WORK REQUEST
Among the entries below, one stretch runs from the line that contains "R1: 330k (DGND, U3/OB) -> none" through the line that contains "U4: NOT (in". Repeat that stretch exactly, ends included, and only that.

Items from a dataset:
--
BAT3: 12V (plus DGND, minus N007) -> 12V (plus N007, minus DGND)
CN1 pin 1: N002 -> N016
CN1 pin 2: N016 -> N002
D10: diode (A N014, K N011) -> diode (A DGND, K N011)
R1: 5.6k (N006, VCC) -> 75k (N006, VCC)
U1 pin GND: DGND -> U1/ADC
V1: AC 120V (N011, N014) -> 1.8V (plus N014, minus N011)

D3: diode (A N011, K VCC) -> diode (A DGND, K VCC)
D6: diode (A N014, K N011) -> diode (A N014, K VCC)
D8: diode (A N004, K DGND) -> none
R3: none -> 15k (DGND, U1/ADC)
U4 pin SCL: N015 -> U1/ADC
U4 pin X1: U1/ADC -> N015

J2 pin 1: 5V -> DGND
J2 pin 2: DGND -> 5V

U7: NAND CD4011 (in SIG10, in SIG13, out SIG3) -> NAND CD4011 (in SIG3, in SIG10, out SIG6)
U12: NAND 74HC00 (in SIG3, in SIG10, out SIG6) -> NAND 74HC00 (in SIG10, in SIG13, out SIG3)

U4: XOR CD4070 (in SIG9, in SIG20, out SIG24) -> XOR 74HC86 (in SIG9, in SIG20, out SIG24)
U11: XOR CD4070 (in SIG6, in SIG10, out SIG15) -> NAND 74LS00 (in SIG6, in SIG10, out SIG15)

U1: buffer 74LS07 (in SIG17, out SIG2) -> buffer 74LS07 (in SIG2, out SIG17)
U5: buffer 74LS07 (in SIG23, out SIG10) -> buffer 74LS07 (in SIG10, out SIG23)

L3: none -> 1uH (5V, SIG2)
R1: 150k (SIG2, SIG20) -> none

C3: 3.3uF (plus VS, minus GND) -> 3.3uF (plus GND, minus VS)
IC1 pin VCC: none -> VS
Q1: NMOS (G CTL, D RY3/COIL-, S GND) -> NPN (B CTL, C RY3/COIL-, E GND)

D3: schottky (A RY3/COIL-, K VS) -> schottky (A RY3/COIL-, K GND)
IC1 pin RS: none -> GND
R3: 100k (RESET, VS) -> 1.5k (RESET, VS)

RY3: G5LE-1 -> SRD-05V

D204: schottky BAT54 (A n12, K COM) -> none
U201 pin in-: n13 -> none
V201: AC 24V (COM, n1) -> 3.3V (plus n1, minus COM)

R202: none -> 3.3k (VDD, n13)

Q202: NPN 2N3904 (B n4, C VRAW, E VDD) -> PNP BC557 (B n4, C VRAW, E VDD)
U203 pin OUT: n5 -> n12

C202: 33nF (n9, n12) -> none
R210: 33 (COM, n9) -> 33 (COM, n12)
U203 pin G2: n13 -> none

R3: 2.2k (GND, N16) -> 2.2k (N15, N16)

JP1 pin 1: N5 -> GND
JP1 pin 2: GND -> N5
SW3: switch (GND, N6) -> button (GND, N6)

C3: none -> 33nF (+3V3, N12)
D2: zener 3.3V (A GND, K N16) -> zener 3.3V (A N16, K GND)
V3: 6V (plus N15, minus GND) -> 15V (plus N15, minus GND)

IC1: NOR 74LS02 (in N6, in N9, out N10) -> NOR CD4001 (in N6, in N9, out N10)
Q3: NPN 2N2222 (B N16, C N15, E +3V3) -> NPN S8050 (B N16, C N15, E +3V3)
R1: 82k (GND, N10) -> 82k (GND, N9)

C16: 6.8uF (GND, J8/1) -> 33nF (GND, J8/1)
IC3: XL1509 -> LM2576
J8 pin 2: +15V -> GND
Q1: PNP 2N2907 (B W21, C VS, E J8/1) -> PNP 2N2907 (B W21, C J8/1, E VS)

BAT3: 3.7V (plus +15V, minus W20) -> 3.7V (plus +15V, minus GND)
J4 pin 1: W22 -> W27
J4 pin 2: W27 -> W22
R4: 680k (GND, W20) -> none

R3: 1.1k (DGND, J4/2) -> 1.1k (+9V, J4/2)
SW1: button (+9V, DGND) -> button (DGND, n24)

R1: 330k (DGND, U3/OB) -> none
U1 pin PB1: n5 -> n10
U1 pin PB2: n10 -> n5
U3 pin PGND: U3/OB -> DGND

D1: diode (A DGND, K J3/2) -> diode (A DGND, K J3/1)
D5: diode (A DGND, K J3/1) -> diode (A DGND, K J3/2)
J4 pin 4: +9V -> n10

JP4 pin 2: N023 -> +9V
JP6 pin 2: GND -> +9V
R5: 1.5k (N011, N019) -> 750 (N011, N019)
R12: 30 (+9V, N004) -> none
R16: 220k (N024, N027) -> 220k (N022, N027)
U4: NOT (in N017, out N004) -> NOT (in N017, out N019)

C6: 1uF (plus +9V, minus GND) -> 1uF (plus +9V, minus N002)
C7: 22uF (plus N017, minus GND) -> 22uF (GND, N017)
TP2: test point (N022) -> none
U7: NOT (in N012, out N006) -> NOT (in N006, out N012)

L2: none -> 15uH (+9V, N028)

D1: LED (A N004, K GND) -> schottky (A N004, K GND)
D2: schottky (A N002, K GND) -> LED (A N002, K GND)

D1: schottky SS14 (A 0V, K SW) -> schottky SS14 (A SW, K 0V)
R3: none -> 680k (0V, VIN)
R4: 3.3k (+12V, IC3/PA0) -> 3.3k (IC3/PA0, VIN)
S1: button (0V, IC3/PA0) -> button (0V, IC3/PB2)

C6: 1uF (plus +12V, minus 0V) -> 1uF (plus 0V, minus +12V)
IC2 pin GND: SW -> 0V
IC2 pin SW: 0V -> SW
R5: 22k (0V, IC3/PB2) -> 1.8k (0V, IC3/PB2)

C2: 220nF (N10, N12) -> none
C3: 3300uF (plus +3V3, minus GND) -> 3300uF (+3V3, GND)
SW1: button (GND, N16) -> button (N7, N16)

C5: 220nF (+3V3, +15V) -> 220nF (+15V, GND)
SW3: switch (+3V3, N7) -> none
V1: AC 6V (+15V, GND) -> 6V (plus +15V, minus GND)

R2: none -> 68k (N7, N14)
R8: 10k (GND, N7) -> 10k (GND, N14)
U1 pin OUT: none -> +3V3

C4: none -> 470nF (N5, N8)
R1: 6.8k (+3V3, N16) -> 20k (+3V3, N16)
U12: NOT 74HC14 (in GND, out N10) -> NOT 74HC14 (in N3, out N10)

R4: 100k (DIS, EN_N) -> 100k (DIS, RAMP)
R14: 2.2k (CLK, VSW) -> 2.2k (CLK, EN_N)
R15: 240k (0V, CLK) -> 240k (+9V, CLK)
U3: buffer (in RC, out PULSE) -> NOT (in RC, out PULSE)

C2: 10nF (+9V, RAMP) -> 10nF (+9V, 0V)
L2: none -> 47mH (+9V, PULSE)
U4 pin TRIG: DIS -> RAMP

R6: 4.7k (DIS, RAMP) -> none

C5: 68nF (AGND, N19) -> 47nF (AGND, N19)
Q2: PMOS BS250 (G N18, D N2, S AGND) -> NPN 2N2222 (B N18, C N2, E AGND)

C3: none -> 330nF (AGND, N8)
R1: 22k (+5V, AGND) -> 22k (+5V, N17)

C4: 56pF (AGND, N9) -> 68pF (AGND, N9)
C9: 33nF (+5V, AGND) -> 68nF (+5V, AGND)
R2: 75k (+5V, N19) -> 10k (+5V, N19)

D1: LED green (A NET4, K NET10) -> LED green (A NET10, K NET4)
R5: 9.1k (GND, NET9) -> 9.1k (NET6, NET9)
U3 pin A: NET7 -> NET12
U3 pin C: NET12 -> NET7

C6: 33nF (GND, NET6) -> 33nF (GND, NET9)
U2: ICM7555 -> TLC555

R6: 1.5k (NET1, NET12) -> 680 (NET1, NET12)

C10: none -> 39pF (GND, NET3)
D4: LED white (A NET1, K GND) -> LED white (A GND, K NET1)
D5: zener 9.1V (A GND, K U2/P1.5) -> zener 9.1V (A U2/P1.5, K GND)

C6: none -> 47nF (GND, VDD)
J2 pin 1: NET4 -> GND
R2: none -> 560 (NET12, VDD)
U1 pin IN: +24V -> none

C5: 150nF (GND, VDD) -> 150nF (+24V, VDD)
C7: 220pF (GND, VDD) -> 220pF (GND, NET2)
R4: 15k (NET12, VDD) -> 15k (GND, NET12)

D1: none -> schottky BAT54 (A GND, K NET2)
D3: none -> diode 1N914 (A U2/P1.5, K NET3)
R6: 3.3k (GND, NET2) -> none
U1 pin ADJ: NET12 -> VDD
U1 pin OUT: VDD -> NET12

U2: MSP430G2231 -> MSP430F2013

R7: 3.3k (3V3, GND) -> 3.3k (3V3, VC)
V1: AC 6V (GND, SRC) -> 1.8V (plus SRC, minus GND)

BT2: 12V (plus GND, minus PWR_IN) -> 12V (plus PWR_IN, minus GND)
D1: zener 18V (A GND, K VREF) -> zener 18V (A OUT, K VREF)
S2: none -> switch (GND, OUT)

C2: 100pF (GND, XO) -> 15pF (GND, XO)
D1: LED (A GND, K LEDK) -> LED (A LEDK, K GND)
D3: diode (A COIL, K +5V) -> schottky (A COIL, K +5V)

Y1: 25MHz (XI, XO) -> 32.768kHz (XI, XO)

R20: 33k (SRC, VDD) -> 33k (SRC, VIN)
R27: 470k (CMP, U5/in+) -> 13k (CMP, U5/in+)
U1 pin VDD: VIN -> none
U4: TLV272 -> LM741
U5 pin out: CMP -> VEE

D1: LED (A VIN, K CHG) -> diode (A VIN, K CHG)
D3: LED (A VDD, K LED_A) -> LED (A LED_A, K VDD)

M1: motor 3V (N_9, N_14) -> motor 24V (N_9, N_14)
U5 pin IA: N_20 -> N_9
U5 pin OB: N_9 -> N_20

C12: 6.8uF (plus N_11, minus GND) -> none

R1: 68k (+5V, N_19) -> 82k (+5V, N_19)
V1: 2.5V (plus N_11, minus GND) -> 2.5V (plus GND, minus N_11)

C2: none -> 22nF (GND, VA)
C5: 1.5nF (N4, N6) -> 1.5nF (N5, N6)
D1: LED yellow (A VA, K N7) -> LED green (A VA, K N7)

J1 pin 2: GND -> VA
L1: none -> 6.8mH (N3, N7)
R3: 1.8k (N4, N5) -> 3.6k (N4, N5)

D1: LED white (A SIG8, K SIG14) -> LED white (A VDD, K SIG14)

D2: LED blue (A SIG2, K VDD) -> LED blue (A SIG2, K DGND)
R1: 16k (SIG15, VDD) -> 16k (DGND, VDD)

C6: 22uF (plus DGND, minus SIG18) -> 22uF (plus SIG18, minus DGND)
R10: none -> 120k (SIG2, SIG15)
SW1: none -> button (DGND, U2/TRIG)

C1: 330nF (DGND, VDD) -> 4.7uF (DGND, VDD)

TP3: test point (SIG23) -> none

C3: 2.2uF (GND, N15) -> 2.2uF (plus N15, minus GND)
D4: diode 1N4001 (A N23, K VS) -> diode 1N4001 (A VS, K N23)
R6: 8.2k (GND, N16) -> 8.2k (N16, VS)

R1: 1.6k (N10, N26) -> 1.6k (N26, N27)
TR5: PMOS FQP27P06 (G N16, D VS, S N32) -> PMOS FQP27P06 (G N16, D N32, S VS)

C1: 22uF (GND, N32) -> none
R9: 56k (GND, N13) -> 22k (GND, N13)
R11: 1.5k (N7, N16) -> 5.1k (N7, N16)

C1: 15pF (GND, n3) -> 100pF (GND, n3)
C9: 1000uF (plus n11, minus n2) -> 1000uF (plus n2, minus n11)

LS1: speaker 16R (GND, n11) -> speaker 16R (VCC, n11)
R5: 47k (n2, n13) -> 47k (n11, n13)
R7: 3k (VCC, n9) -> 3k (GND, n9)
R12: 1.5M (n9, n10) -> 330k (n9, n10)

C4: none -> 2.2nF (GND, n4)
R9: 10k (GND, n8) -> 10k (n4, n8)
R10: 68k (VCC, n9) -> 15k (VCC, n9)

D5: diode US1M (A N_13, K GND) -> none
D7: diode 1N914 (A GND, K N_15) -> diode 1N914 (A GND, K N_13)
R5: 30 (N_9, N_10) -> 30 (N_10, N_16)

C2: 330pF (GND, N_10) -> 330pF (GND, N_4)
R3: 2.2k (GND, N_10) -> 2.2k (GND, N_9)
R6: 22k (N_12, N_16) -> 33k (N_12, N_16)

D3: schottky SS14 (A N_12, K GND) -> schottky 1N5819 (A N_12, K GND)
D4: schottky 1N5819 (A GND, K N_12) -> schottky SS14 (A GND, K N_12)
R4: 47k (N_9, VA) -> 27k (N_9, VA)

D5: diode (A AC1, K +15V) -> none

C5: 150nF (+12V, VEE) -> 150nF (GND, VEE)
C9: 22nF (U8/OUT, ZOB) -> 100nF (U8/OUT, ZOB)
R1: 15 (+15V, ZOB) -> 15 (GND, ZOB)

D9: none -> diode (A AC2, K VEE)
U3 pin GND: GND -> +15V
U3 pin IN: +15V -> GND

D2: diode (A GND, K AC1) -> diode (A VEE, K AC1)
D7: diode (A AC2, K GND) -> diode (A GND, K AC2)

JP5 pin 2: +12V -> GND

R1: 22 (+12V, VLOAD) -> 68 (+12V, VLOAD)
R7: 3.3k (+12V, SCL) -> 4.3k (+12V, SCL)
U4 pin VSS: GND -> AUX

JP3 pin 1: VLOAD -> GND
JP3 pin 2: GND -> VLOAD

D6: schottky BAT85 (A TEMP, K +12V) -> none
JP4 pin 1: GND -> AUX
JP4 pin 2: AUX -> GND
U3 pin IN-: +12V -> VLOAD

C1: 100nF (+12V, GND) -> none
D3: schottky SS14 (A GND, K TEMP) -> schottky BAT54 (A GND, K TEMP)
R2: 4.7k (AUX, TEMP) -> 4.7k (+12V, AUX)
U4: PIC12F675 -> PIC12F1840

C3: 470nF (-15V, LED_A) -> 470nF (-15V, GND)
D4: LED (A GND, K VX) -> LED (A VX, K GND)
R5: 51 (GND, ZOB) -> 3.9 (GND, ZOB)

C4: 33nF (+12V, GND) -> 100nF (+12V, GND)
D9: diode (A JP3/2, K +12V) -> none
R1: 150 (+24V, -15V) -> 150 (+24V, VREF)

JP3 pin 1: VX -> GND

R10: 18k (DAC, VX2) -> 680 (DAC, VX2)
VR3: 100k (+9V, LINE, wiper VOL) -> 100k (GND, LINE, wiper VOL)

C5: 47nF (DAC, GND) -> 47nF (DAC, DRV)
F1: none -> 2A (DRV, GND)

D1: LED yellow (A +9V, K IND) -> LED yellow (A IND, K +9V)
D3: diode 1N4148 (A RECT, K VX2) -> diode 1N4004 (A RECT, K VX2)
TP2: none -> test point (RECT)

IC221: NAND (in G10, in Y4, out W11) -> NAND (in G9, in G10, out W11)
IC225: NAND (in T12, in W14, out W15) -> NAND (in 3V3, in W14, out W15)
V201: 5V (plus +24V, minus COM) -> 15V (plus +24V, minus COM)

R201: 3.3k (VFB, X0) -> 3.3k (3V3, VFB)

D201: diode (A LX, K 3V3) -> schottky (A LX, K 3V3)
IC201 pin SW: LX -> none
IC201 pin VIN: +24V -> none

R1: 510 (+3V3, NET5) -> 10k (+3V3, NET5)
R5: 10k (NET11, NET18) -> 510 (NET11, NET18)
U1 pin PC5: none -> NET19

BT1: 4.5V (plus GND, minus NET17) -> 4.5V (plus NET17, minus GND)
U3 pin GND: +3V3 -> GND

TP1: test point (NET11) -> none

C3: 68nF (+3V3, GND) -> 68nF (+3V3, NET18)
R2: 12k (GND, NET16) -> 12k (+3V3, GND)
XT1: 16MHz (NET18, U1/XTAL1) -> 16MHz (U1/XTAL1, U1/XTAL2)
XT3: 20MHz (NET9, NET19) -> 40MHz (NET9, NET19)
--
RESULT OF THE TASK
R1: 330k (DGND, U3/OB) -> none
U1 pin PB1: n5 -> n10
U1 pin PB2: n10 -> n5
U3 pin PGND: U3/OB -> DGND

D1: diode (A DGND, K J3/2) -> diode (A DGND, K J3/1)
D5: diode (A DGND, K J3/1) -> diode (A DGND, K J3/2)
J4 pin 4: +9V -> n10

JP4 pin 2: N023 -> +9V
JP6 pin 2: GND -> +9V
R5: 1.5k (N011, N019) -> 750 (N011, N019)
R12: 30 (+9V, N004) -> none
R16: 220k (N024, N027) -> 220k (N022, N027)
U4: NOT (in N017, out N004) -> NOT (in N017, out N019)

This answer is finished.